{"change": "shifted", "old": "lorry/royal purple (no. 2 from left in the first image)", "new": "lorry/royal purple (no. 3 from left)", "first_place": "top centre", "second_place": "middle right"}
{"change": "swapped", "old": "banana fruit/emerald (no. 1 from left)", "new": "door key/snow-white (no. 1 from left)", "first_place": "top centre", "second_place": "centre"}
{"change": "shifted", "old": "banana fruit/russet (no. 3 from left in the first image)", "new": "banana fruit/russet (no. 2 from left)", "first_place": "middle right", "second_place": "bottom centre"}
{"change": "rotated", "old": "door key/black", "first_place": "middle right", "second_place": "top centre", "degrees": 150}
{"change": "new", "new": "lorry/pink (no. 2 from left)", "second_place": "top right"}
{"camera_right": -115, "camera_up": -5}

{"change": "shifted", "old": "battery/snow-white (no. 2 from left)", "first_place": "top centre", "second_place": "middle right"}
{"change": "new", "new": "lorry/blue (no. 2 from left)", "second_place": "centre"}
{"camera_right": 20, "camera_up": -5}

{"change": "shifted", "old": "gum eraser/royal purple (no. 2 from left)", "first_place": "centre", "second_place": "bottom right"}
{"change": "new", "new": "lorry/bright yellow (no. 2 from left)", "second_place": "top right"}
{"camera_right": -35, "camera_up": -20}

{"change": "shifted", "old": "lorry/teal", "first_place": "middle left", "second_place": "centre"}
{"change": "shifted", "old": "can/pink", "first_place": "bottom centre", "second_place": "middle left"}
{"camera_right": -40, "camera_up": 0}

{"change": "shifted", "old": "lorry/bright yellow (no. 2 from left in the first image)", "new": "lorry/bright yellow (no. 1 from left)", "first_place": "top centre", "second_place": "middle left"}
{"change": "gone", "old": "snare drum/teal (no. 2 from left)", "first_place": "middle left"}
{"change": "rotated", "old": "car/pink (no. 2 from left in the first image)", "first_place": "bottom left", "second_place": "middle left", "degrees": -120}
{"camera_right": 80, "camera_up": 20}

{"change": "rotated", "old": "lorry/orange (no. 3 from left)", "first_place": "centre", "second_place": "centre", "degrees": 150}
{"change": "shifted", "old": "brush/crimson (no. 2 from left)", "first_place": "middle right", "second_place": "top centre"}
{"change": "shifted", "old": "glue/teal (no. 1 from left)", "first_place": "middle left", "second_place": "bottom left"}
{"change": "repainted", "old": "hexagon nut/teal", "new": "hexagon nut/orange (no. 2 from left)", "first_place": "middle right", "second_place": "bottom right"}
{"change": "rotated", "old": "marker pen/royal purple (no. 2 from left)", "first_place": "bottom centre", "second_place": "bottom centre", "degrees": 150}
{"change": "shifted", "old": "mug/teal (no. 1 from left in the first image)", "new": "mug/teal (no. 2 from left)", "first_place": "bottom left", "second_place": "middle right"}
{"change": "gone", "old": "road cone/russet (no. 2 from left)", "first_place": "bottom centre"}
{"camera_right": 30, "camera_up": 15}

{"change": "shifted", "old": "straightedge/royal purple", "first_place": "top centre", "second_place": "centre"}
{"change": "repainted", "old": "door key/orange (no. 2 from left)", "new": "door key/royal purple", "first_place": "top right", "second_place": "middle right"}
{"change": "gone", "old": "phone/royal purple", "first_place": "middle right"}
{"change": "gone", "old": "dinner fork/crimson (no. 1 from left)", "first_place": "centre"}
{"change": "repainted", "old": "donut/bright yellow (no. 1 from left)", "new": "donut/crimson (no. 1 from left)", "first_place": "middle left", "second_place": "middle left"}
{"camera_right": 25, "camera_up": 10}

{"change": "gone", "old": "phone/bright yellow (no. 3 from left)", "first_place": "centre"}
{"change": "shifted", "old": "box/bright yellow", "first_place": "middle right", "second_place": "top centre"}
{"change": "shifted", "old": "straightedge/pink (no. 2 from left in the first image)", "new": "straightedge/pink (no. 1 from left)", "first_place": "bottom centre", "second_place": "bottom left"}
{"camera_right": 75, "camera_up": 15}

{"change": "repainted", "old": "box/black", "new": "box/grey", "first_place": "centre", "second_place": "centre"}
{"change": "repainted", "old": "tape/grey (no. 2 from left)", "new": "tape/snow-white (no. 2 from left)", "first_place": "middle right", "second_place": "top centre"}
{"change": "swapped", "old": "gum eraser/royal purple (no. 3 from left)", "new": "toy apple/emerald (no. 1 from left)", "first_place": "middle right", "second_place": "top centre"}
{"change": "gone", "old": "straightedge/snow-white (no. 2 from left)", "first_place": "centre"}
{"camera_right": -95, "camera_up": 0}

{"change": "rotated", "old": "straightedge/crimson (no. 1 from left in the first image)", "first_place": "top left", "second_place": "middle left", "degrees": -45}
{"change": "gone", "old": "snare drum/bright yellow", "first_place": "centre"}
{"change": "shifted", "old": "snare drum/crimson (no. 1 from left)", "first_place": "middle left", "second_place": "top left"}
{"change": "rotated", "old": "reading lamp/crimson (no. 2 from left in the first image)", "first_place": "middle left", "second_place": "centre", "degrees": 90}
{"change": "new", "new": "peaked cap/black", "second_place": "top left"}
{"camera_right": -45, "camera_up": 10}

****

Each line above is to be copied exactly as written.

{"change": "shifted", "old": "lorry/royal purple (no. 2 from left in the first image)", "new": "lorry/royal purple (no. 3 from left)", "first_place": "top centre", "second_place": "middle right"}
{"change": "swapped", "old": "banana fruit/emerald (no. 1 from left)", "new": "door key/snow-white (no. 1 from left)", "first_place": "top centre", "second_place": "centre"}
{"change": "shifted", "old": "banana fruit/russet (no. 3 from left in the first image)", "new": "banana fruit/russet (no. 2 from left)", "first_place": "middle right", "second_place": "bottom centre"}
{"change": "rotated", "old": "door key/black", "first_place": "middle right", "second_place": "top centre", "degrees": 150}
{"change": "new", "new": "lorry/pink (no. 2 from left)", "second_place": "top right"}
{"camera_right": -115, "camera_up": -5}

{"change": "shifted", "old": "battery/snow-white (no. 2 from left)", "first_place": "top centre", "second_place": "middle right"}
{"change": "new", "new": "lorry/blue (no. 2 from left)", "second_place": "centre"}
{"camera_right": 20, "camera_up": -5}

{"change": "shifted", "old": "gum eraser/royal purple (no. 2 from left)", "first_place": "centre", "second_place": "bottom right"}
{"change": "new", "new": "lorry/bright yellow (no. 2 from left)", "second_place": "top right"}
{"camera_right": -35, "camera_up": -20}

{"change": "shifted", "old": "lorry/teal", "first_place": "middle left", "second_place": "centre"}
{"change": "shifted", "old": "can/pink", "first_place": "bottom centre", "second_place": "middle left"}
{"camera_right": -40, "camera_up": 0}

{"change": "shifted", "old": "lorry/bright yellow (no. 2 from left in the first image)", "new": "lorry/bright yellow (no. 1 from left)", "first_place": "top centre", "second_place": "middle left"}
{"change": "gone", "old": "snare drum/teal (no. 2 from left)", "first_place": "middle left"}
{"change": "rotated", "old": "car/pink (no. 2 from left in the first image)", "first_place": "bottom left", "second_place": "middle left", "degrees": -120}
{"camera_right": 80, "camera_up": 20}

{"change": "rotated", "old": "lorry/orange (no. 3 from left)", "first_place": "centre", "second_place": "centre", "degrees": 150}
{"change": "shifted", "old": "brush/crimson (no. 2 from left)", "first_place": "middle right", "second_place": "top centre"}
{"change": "shifted", "old": "glue/teal (no. 1 from left)", "first_place": "middle left", "second_place": "bottom left"}
{"change": "repainted", "old": "hexagon nut/teal", "new": "hexagon nut/orange (no. 2 from left)", "first_place": "middle right", "second_place": "bottom right"}
{"change": "rotated", "old": "marker pen/royal purple (no. 2 from left)", "first_place": "bottom centre", "second_place": "bottom centre", "degrees": 150}
{"change": "shifted", "old": "mug/teal (no. 1 from left in the first image)", "new": "mug/teal (no. 2 from left)", "first_place": "bottom left", "second_place": "middle right"}
{"change": "gone", "old": "road cone/russet (no. 2 from left)", "first_place": "bottom centre"}
{"camera_right": 30, "camera_up": 15}

{"change": "shifted", "old": "straightedge/royal purple", "first_place": "top centre", "second_place": "centre"}
{"change": "repainted", "old": "door key/orange (no. 2 from left)", "new": "door key/royal purple", "first_place": "top right", "second_place": "middle right"}
{"change": "gone", "old": "phone/royal purple", "first_place": "middle right"}
{"change": "gone", "old": "dinner fork/crimson (no. 1 from left)", "first_place": "centre"}
{"change": "repainted", "old": "donut/bright yellow (no. 1 from left)", "new": "donut/crimson (no. 1 from left)", "first_place": "middle left", "second_place": "middle left"}
{"camera_right": 25, "camera_up": 10}

{"change": "gone", "old": "phone/bright yellow (no. 3 from left)", "first_place": "centre"}
{"change": "shifted", "old": "box/bright yellow", "first_place": "middle right", "second_place": "top centre"}
{"change": "shifted", "old": "straightedge/pink (no. 2 from left in the first image)", "new": "straightedge/pink (no. 1 from left)", "first_place": "bottom centre", "second_place": "bottom left"}
{"camera_right": 75, "camera_up": 15}

{"change": "repainted", "old": "box/black", "new": "box/grey", "first_place": "centre", "second_place": "centre"}
{"change": "repainted", "old": "tape/grey (no. 2 from left)", "new": "tape/snow-white (no. 2 from left)", "first_place": "middle right", "second_place": "top centre"}
{"change": "swapped", "old": "gum eraser/royal purple (no. 3 from left)", "new": "toy apple/emerald (no. 1 from left)", "first_place": "middle right", "second_place": "top centre"}
{"change": "gone", "old": "straightedge/snow-white (no. 2 from left)", "first_place": "centre"}
{"camera_right": -95, "camera_up": 0}

{"change": "rotated", "old": "straightedge/crimson (no. 1 from left in the first image)", "first_place": "top left", "second_place": "middle left", "degrees": -45}
{"change": "gone", "old": "snare drum/bright yellow", "first_place": "centre"}
{"change": "shifted", "old": "snare drum/crimson (no. 1 from left)", "first_place": "middle left", "second_place": "top left"}
{"change": "rotated", "old": "reading lamp/crimson (no. 2 from left in the first image)", "first_place": "middle left", "second_place": "centre", "degrees": 90}
{"change": "new", "new": "peaked cap/black", "second_place": "top left"}
{"camera_right": -45, "camera_up": 10}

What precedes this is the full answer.